[Data excerpts]

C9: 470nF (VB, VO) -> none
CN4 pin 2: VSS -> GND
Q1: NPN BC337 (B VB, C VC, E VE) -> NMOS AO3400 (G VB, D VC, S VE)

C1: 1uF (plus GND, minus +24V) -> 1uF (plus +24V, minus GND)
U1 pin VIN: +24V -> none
* * *
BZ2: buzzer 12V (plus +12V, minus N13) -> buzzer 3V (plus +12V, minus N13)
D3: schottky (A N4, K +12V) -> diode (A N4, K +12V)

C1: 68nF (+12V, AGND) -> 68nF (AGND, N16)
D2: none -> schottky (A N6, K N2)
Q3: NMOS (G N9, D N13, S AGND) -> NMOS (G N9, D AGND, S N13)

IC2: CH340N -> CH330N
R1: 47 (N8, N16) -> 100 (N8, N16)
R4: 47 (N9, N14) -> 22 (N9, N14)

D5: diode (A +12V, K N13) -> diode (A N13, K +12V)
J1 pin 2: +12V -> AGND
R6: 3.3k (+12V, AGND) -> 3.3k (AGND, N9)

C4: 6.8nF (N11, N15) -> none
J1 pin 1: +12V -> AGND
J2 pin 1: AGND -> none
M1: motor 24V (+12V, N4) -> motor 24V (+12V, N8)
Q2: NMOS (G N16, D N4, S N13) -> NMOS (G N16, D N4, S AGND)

- Task prompt -
Would you copy, unchanged, the stretch of the records above that begins at the line containing "C1: 1uF (plus" and ends at the line containing "U1 pin VIN: +24V -> none", and only that?

- Solution to this exercise -
C1: 1uF (plus GND, minus +24V) -> 1uF (plus +24V, minus GND)
U1 pin VIN: +24V -> none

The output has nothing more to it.